**Object count change data**
☆ ☆ ☆ ☆ ☆
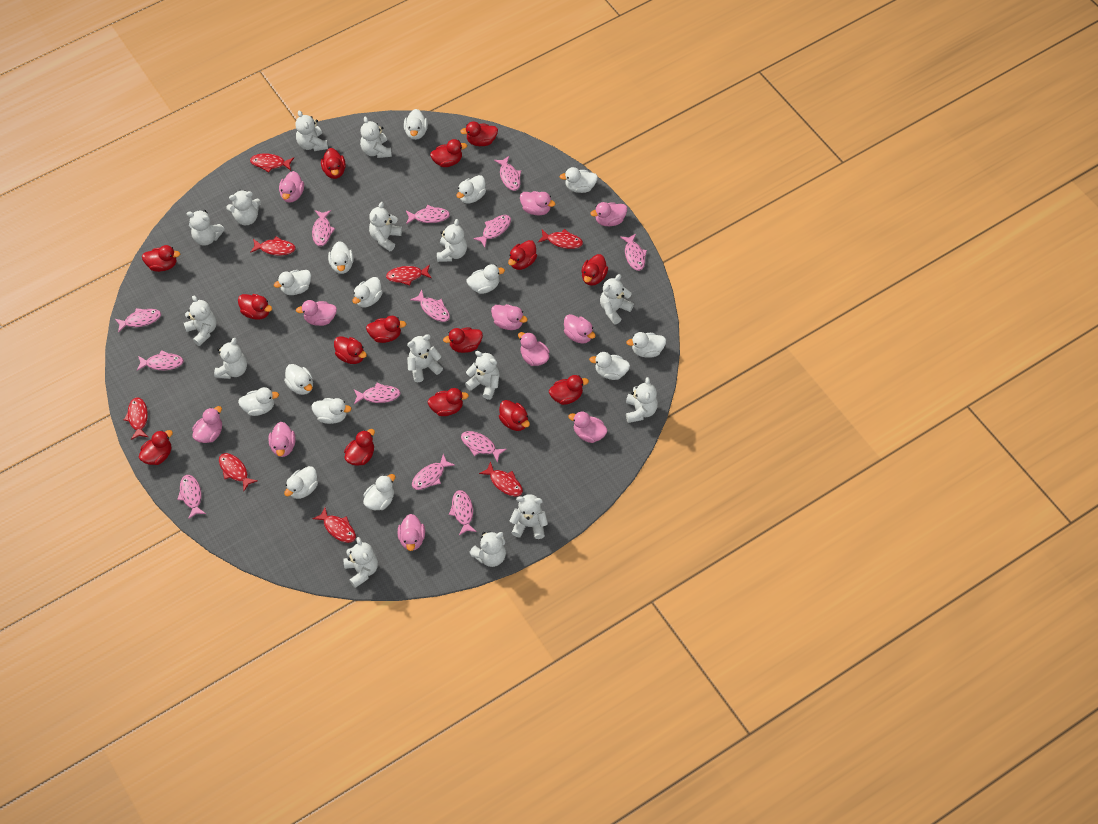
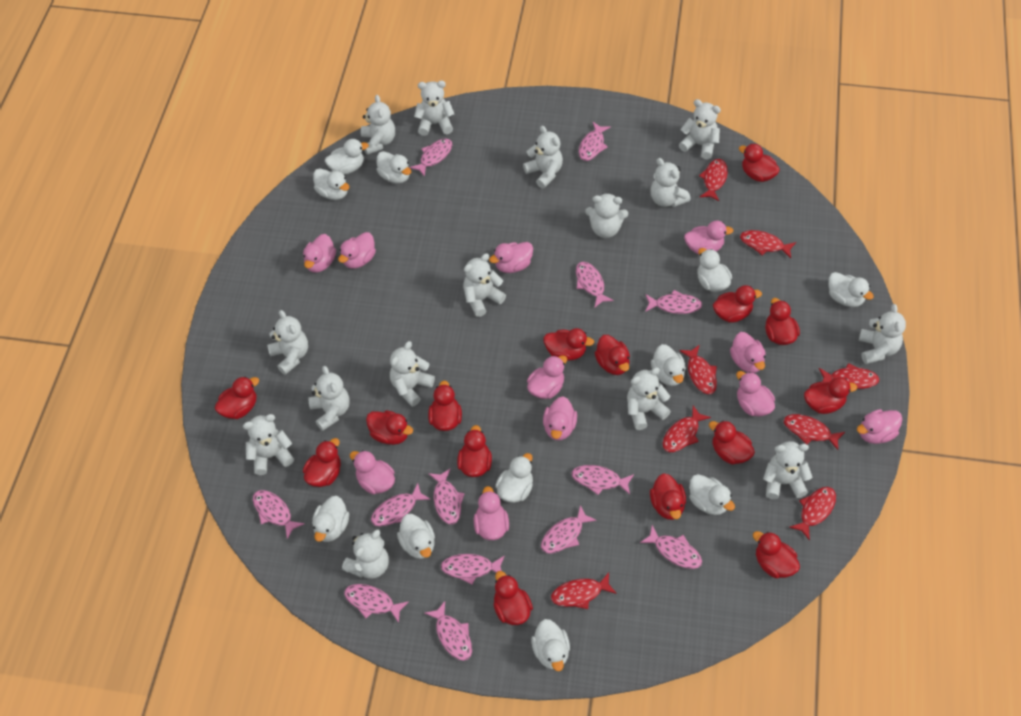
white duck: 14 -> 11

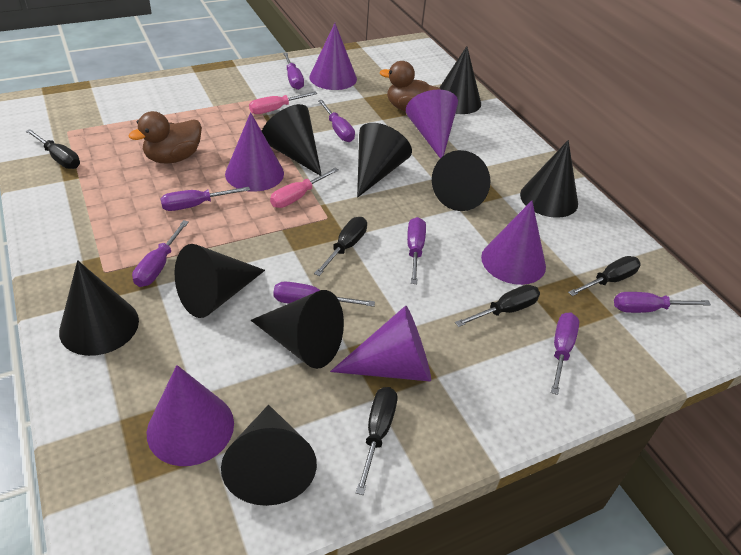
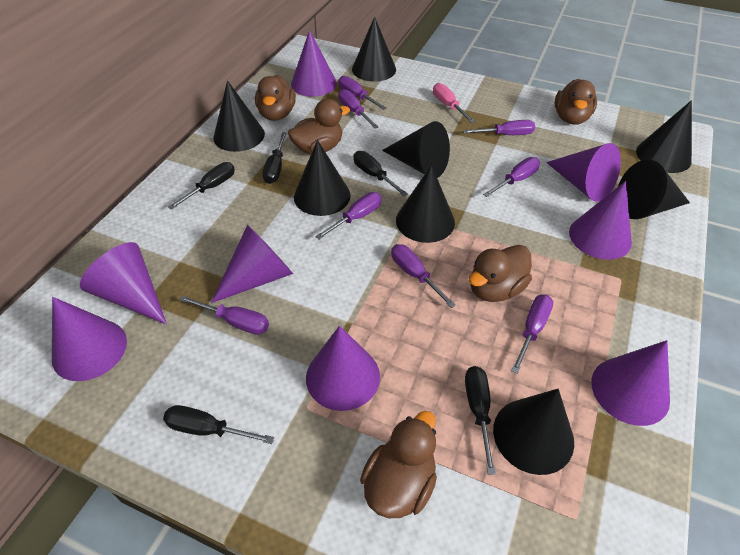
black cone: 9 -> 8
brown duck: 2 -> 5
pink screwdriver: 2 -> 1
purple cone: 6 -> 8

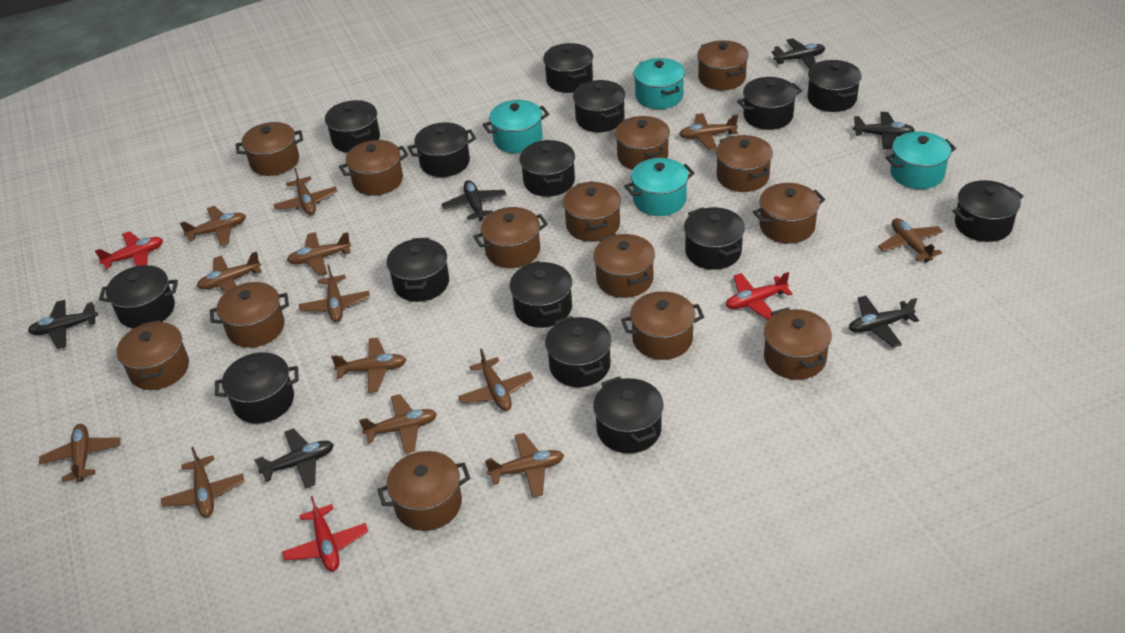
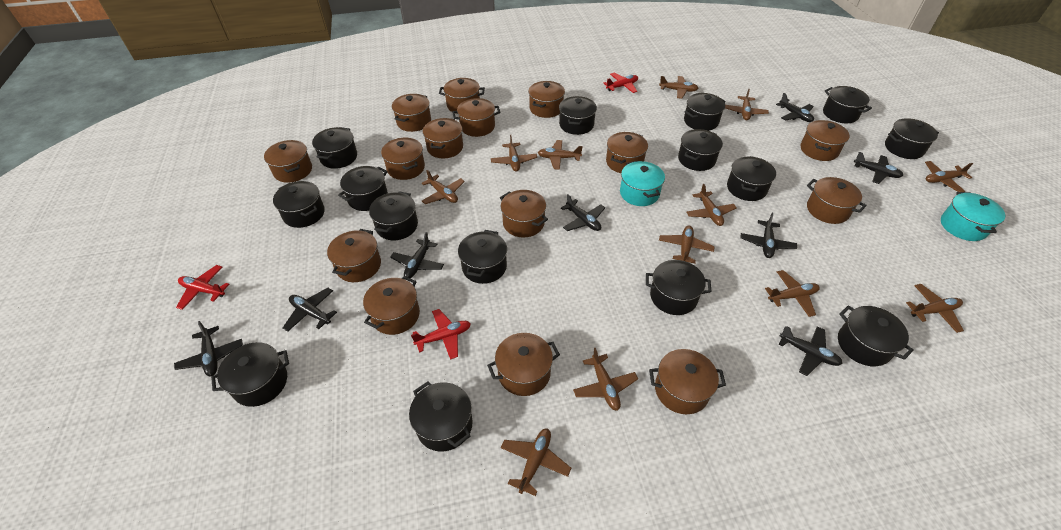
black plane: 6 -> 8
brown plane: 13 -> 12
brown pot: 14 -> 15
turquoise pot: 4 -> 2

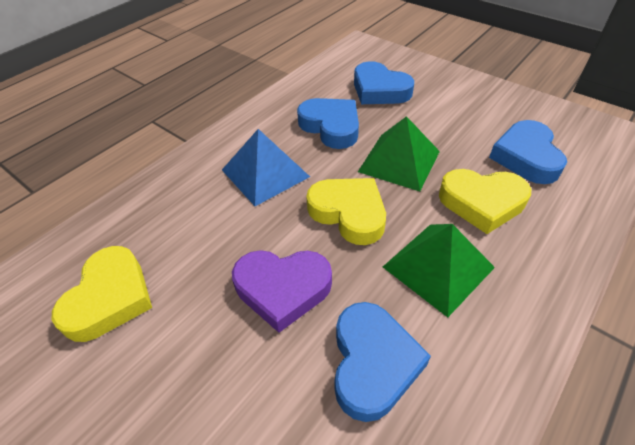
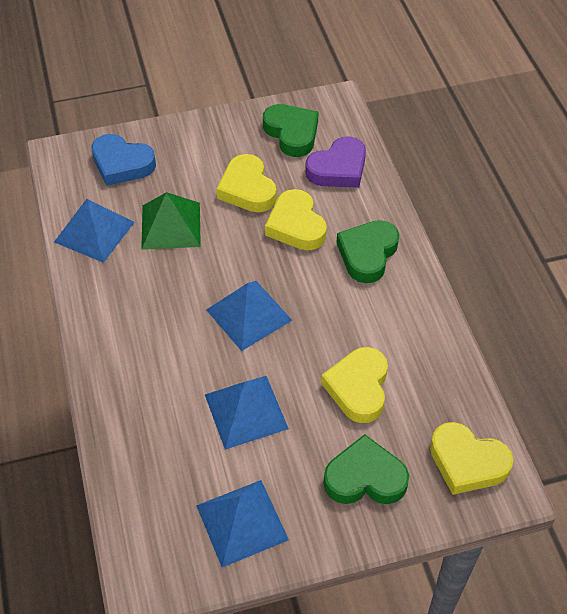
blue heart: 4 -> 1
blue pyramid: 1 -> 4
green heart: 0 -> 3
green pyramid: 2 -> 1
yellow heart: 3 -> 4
☆ ☆ ☆ ☆ ☆
**Task objective**
Search the entries for the word "brown", then gather every line that has it.

**Task output**
brown duck: 2 -> 5
brown plane: 13 -> 12
brown pot: 14 -> 15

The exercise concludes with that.